Segment Open
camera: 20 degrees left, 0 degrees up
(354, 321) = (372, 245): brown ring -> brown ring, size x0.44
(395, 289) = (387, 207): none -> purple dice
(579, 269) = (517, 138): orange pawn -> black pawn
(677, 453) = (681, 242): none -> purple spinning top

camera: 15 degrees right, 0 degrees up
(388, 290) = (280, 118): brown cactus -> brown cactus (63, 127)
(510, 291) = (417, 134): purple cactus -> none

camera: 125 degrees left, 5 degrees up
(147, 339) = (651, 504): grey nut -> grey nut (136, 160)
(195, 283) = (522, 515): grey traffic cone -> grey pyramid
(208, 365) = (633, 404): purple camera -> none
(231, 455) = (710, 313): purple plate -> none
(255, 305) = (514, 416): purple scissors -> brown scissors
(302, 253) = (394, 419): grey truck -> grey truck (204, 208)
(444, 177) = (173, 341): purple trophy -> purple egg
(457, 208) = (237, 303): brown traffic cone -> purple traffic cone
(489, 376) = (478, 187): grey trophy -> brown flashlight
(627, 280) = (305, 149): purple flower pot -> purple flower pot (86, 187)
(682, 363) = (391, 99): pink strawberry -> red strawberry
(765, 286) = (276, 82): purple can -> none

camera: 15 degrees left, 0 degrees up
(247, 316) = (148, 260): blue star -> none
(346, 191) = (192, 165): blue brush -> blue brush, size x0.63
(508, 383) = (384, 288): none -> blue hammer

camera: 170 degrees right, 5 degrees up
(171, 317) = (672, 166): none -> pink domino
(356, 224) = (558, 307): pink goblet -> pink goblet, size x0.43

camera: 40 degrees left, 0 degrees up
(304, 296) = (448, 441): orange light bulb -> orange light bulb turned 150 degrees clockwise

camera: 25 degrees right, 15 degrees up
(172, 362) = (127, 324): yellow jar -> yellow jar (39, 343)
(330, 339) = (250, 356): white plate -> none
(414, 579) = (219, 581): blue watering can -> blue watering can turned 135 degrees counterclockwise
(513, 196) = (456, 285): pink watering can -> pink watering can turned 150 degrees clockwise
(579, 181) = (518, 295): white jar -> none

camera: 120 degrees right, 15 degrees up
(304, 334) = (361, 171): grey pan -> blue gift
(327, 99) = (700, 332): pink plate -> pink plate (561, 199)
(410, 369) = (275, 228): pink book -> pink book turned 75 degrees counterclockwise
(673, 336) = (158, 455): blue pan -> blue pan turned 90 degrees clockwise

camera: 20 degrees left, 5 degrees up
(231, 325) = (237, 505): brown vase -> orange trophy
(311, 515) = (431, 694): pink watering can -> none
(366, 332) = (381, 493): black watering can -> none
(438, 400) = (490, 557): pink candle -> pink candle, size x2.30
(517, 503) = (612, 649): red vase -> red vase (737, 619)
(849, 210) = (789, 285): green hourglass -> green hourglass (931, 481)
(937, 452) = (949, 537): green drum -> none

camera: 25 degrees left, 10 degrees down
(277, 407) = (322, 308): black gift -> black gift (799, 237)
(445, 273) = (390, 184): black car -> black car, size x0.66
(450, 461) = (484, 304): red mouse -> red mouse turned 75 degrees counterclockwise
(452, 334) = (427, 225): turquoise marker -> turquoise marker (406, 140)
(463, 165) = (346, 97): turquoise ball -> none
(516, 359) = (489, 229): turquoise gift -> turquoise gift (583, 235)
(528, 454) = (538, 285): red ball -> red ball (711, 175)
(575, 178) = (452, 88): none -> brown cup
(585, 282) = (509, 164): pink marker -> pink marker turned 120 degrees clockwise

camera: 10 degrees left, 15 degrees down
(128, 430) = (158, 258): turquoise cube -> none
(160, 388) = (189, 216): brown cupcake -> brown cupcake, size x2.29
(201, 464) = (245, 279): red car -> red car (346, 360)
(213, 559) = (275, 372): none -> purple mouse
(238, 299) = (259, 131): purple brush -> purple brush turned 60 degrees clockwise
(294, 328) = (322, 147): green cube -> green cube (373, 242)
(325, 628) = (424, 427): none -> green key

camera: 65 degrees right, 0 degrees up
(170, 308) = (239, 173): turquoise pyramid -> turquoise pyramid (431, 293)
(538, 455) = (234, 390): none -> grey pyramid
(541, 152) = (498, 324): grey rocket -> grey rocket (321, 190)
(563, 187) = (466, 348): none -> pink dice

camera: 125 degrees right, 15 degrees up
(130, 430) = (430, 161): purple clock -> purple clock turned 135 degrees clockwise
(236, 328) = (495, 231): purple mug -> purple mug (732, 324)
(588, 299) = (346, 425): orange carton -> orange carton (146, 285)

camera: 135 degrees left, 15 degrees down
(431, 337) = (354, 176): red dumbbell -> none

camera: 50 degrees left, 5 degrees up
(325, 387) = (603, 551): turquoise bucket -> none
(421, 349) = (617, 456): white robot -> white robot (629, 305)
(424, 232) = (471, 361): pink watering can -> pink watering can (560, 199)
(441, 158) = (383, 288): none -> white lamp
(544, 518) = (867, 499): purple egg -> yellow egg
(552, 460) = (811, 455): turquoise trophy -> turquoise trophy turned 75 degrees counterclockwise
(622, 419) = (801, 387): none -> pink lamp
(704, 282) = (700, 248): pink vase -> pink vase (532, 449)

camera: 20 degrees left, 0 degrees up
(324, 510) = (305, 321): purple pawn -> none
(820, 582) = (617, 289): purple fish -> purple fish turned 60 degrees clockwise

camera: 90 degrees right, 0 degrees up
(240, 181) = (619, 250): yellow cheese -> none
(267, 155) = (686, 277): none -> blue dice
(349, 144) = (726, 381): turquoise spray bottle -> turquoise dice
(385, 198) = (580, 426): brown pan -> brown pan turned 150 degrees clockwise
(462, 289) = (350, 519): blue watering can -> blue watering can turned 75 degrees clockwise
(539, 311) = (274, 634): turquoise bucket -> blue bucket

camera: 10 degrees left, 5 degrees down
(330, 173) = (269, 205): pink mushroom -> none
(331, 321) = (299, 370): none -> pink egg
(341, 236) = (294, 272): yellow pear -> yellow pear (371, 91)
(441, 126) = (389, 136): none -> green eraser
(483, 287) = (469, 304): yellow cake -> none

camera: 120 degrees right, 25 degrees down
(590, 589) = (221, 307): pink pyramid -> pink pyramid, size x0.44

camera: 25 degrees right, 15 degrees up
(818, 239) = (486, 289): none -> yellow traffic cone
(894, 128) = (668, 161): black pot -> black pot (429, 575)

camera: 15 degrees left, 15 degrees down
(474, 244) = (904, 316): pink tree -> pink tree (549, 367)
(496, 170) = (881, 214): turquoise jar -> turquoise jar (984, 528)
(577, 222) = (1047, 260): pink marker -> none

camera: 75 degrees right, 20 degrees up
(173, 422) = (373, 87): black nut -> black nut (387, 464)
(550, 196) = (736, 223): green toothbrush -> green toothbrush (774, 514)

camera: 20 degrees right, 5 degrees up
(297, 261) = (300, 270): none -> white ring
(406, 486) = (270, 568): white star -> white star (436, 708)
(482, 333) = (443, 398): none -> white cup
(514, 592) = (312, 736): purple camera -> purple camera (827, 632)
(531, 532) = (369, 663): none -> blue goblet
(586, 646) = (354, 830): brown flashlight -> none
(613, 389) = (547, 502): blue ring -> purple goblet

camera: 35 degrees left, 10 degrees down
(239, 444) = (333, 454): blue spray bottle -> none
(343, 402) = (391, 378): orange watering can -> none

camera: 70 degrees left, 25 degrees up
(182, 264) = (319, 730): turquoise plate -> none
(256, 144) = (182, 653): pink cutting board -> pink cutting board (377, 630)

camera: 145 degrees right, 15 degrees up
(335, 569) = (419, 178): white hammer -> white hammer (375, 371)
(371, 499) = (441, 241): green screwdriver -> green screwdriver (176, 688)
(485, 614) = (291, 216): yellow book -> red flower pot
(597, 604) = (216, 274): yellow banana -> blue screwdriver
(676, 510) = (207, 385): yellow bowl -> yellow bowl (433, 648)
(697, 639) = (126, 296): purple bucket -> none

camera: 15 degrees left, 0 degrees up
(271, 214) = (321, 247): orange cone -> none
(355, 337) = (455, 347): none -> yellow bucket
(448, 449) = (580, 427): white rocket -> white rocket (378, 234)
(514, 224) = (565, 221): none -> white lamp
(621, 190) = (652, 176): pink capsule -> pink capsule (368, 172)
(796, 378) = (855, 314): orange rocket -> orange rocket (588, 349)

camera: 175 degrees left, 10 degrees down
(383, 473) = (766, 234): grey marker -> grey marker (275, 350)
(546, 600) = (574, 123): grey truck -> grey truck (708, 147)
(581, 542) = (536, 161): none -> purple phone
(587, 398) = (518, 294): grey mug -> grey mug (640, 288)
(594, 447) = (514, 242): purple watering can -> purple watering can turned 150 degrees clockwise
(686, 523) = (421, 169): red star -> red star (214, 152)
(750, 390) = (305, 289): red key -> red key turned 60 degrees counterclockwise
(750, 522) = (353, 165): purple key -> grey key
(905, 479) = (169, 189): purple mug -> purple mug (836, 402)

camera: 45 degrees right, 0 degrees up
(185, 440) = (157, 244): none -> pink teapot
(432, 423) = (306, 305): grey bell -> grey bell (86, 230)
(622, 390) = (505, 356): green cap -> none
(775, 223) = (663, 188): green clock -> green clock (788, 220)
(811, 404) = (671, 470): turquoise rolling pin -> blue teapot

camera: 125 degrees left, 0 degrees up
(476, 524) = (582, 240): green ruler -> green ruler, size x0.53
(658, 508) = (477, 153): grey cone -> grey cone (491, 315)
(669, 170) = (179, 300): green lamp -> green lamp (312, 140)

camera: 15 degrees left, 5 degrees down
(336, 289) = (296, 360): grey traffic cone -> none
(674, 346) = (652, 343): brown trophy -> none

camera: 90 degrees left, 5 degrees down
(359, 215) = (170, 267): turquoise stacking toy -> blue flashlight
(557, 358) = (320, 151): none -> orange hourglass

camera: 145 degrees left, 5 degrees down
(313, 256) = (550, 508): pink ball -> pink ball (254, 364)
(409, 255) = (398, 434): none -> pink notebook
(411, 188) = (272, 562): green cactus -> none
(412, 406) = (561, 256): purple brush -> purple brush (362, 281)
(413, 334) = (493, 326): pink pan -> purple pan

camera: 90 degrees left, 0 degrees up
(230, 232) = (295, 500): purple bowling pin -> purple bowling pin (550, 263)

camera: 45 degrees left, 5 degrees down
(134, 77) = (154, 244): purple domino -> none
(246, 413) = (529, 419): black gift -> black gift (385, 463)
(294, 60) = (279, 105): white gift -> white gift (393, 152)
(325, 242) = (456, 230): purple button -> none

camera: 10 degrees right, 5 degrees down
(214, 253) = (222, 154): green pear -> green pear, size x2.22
Segment Closed
What is expected. What is wanted is a copy of every line in the listing that includes the word "bottle".

Written reply.
(349, 144) = (726, 381): turquoise spray bottle -> turquoise dice
(239, 444) = (333, 454): blue spray bottle -> none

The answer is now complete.